**Work required**
From the line containing "cyan cross: rotated" to the final line of the material below, copy each line exactly, including both endpoints, and leave out all other lines.

- Opening Delimiter -

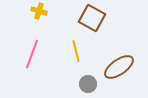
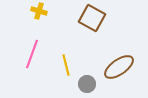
yellow line: moved 10 px left, 14 px down
gray circle: moved 1 px left
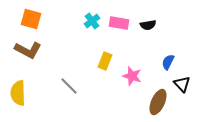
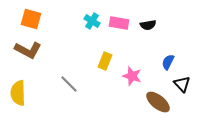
cyan cross: rotated 21 degrees counterclockwise
gray line: moved 2 px up
brown ellipse: rotated 75 degrees counterclockwise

- Closing Delimiter -

**Exercise response**
cyan cross: rotated 21 degrees counterclockwise
gray line: moved 2 px up
brown ellipse: rotated 75 degrees counterclockwise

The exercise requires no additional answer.